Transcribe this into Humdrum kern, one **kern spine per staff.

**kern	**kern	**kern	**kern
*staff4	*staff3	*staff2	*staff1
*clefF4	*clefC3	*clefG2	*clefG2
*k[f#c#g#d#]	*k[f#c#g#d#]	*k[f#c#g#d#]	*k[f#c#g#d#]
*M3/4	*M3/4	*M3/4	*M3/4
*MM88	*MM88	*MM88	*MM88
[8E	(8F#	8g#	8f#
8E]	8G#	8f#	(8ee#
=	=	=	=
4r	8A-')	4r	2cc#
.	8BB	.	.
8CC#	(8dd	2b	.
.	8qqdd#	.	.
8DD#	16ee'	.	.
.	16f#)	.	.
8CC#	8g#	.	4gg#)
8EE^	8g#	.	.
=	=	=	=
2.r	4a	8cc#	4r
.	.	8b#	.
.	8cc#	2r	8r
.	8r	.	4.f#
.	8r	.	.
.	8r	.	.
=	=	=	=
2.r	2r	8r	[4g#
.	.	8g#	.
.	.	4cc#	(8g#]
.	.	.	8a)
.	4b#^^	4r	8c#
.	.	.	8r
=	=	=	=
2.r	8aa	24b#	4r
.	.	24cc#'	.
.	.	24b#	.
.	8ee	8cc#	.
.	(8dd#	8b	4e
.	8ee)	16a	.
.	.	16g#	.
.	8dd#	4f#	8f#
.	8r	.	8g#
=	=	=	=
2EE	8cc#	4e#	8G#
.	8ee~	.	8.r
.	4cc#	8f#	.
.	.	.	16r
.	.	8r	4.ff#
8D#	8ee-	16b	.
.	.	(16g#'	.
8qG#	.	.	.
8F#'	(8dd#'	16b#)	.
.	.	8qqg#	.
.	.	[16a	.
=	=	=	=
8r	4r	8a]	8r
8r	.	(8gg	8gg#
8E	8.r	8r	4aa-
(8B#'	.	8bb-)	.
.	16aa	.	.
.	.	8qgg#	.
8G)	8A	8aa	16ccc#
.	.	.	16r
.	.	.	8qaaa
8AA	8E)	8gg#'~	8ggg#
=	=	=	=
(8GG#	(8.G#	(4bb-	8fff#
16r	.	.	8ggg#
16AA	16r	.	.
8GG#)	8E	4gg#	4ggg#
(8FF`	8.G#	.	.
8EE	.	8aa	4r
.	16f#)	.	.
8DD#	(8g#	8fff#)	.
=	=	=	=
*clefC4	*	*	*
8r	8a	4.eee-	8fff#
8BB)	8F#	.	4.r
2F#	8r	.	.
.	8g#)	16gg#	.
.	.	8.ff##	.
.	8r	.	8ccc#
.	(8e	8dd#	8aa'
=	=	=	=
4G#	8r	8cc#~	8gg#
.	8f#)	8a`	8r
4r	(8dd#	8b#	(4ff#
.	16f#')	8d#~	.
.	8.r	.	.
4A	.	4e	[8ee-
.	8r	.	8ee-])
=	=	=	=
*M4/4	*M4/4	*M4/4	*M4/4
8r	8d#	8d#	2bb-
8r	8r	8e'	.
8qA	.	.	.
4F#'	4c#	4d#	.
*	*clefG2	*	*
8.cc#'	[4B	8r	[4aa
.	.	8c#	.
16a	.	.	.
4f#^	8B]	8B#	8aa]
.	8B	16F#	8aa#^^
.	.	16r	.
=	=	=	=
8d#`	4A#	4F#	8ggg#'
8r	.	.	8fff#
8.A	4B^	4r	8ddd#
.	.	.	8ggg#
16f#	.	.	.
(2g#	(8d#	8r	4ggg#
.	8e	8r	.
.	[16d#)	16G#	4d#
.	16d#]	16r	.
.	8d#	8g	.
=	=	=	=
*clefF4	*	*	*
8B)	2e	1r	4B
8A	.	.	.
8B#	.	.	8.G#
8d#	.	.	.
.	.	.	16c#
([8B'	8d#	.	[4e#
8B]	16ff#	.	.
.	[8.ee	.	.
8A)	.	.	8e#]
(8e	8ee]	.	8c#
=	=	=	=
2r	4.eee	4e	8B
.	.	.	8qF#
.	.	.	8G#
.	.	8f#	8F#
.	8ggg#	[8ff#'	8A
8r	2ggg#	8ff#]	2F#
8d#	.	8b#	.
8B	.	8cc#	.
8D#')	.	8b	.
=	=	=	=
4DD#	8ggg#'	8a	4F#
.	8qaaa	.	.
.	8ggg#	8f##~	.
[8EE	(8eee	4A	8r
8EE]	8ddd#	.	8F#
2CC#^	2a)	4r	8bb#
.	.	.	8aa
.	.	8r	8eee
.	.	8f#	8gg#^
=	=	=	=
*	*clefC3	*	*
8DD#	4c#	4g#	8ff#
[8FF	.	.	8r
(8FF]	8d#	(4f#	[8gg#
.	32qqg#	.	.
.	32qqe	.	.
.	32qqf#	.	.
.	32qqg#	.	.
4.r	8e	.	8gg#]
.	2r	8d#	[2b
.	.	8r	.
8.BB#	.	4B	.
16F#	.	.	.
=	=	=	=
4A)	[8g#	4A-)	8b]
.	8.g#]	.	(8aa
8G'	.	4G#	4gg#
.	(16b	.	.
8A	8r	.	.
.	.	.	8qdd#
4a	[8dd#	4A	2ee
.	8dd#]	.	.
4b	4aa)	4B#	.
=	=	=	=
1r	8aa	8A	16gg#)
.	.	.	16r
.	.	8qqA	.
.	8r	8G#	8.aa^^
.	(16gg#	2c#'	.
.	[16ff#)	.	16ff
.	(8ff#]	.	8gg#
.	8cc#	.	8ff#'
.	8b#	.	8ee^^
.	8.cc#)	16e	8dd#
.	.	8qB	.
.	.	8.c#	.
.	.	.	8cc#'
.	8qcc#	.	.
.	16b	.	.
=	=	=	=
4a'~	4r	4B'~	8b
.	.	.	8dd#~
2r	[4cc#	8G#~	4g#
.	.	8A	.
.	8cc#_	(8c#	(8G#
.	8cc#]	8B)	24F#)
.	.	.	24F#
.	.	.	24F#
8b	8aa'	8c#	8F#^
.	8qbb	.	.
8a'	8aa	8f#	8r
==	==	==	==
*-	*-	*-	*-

....

STATED PROBLEM :: Locate every line in the data above that contains the string "kern", and copy each of those lines.

SOLUTION TO THIS EXERCISE ::
Transcribe this into Humdrum kern, one **kern spine per staff.
**kern	**kern	**kern	**kern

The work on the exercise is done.